**Your task**
Search the entries below for the word "minus" and copy every line where it appears.

**Exercise data**
####
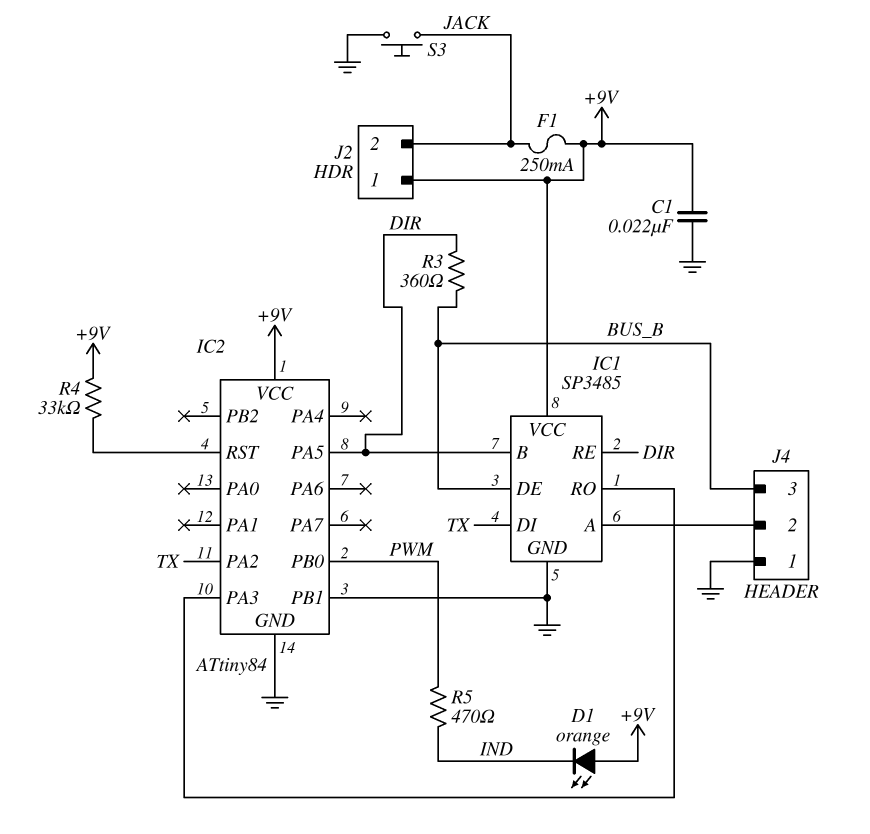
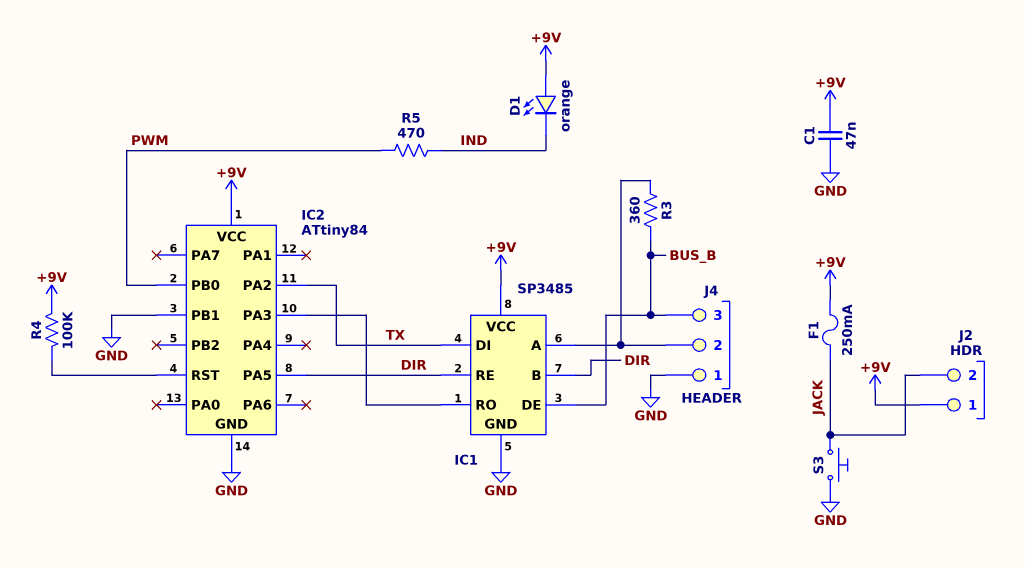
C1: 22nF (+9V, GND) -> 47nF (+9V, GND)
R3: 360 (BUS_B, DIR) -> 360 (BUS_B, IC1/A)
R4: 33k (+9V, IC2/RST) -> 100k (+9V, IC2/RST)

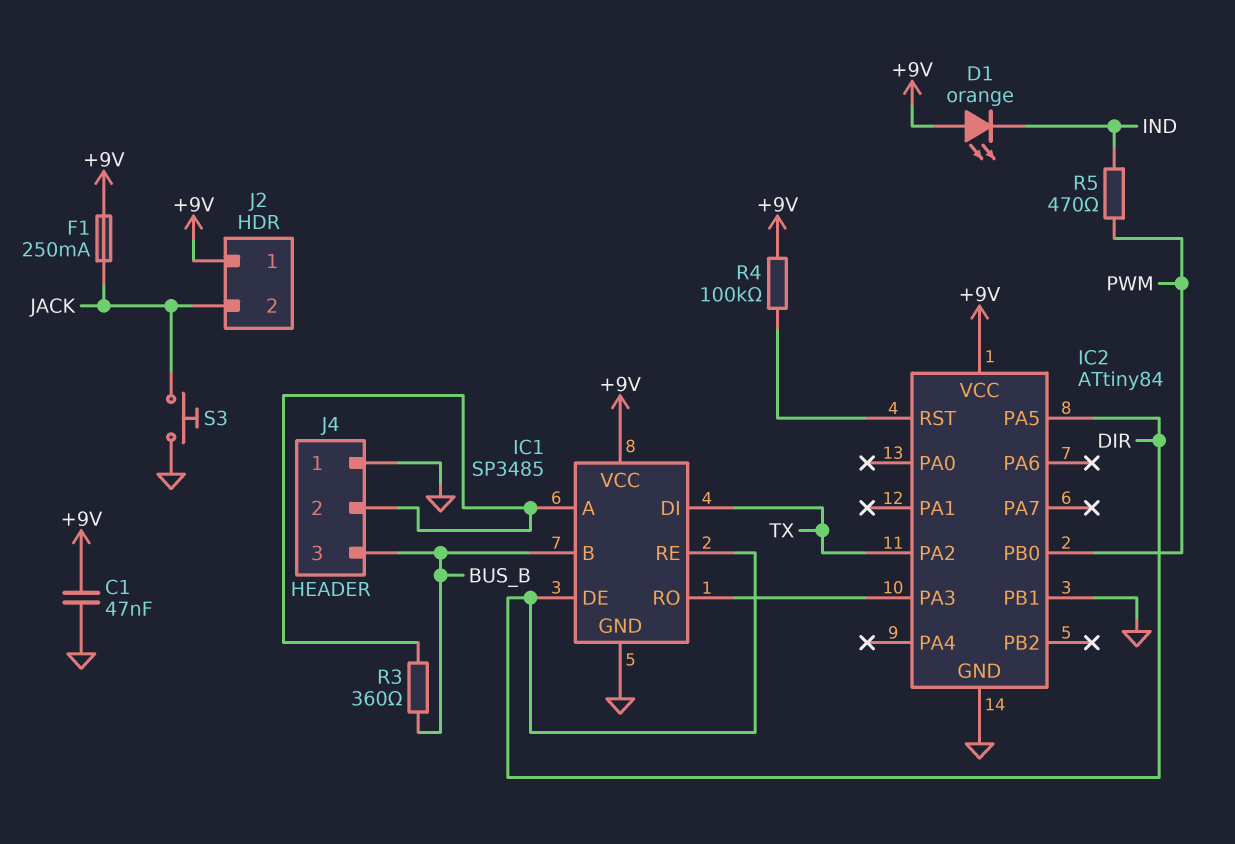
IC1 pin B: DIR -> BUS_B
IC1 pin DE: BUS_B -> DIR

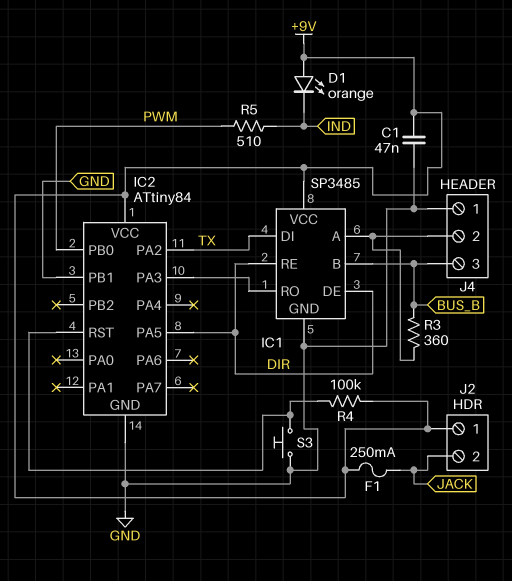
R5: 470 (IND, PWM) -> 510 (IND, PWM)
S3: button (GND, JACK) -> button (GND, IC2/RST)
####
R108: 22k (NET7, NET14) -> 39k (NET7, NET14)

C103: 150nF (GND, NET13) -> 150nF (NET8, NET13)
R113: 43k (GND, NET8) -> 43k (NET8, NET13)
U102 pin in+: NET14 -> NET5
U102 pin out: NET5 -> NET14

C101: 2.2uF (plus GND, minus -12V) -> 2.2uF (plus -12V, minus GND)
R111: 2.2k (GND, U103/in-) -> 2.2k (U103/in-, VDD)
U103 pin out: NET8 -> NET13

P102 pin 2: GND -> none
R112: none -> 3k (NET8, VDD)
####
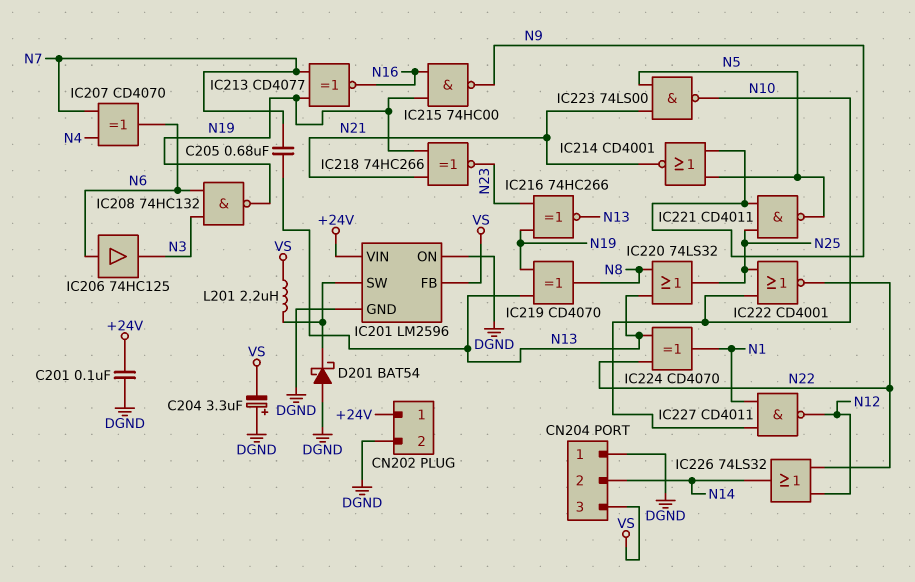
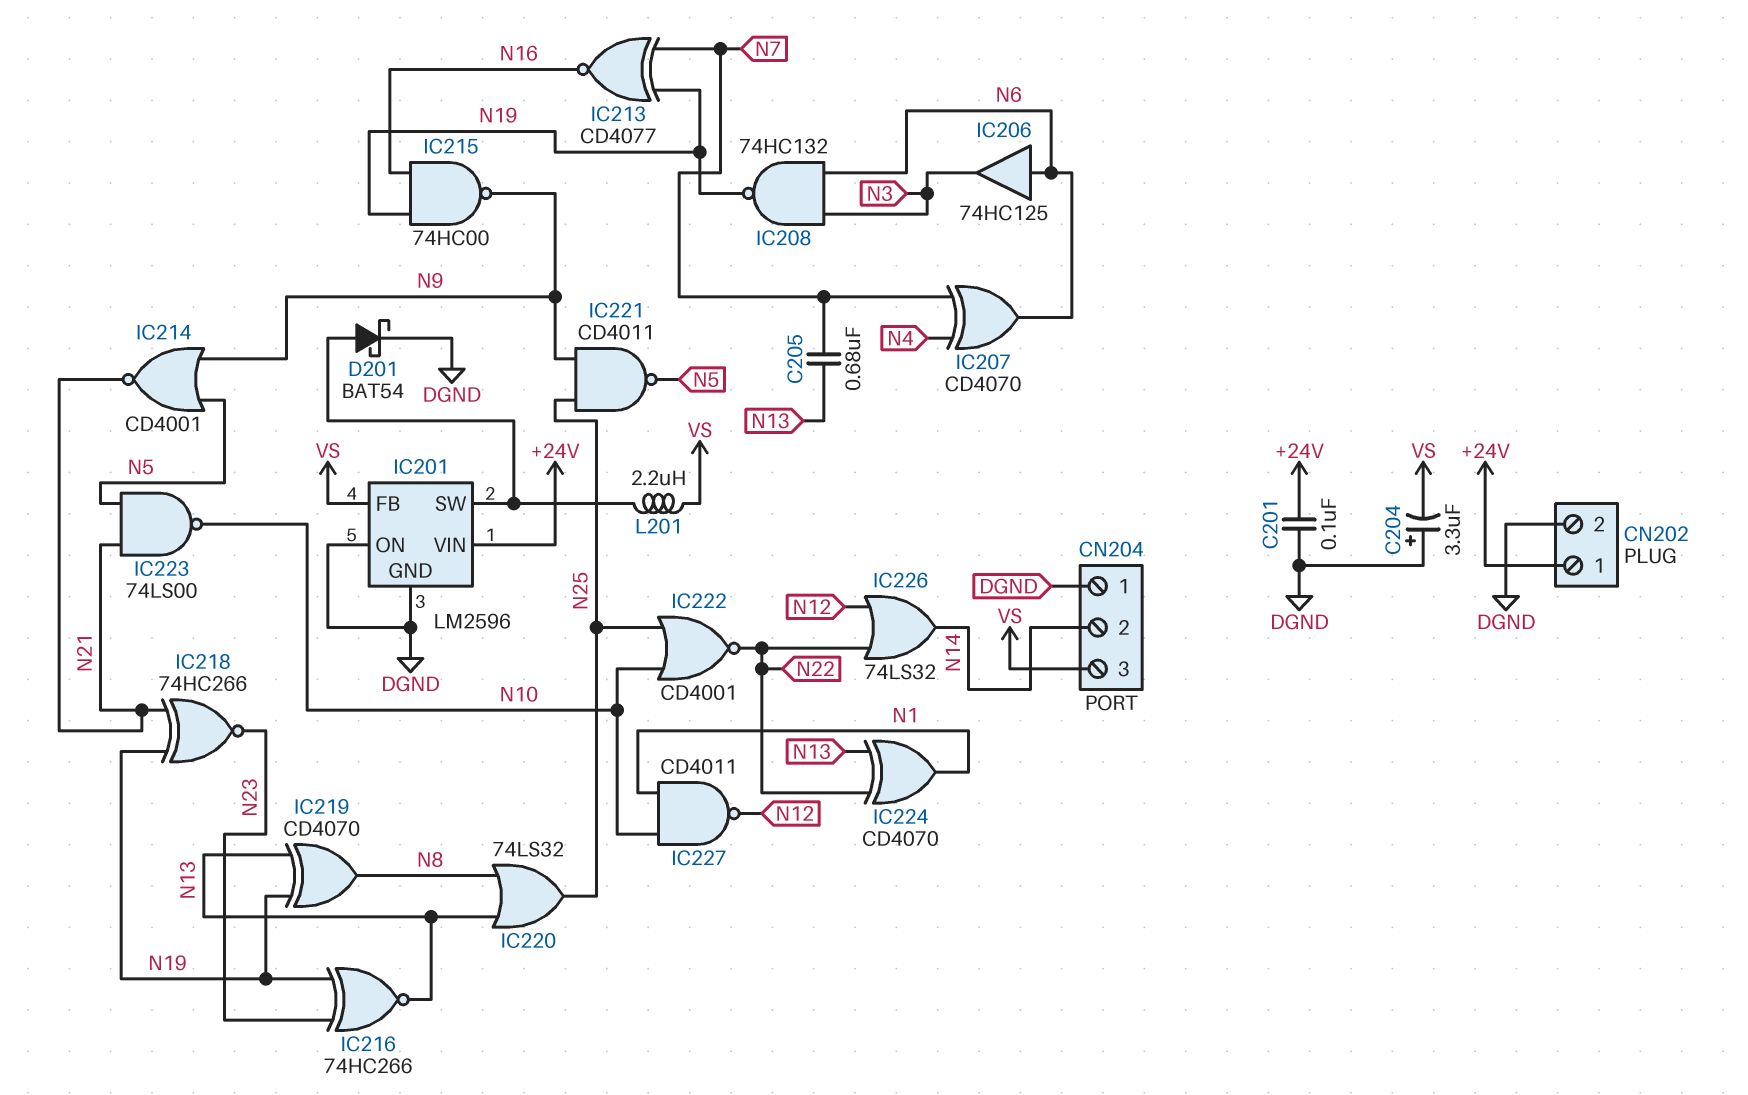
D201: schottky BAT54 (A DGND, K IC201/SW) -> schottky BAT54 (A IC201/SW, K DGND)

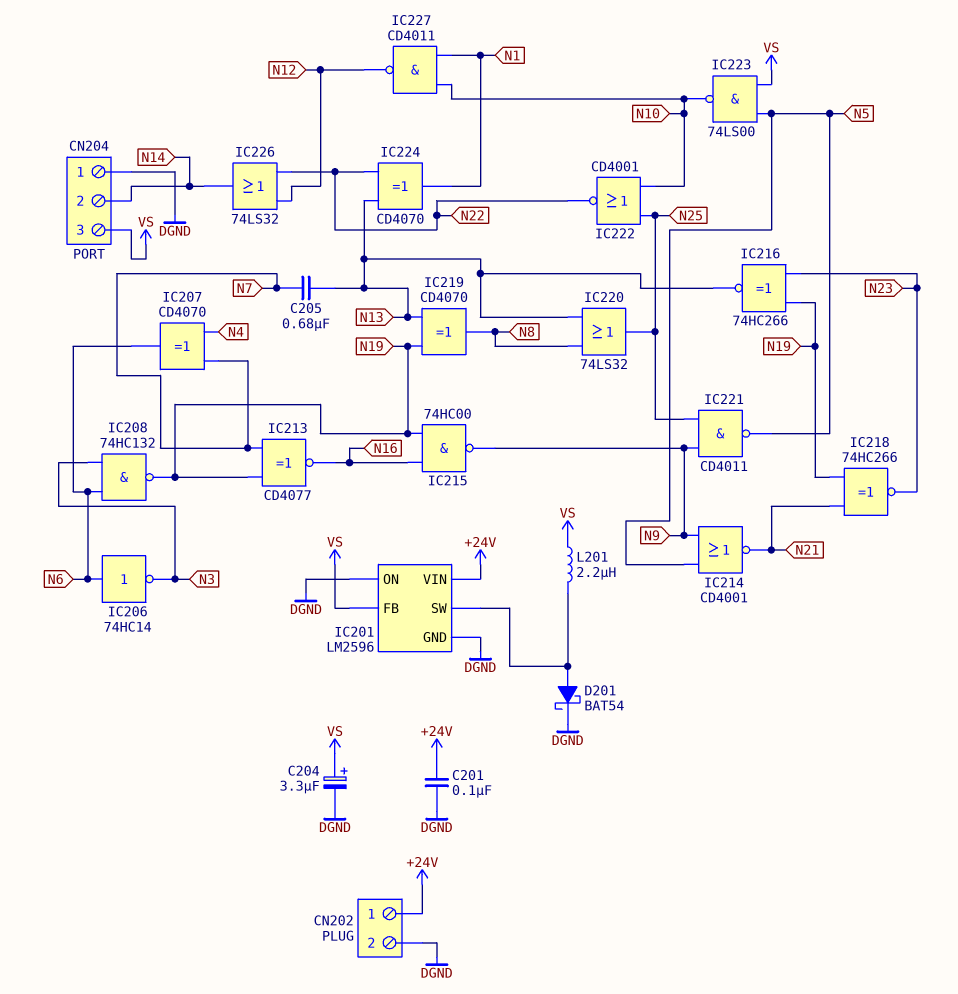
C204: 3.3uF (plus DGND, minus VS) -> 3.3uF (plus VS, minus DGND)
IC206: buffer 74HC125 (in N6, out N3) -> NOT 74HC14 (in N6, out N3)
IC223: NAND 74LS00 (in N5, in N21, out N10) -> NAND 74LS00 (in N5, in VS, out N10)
####
**Output for this task**
C101: 2.2uF (plus GND, minus -12V) -> 2.2uF (plus -12V, minus GND)
C204: 3.3uF (plus DGND, minus VS) -> 3.3uF (plus VS, minus DGND)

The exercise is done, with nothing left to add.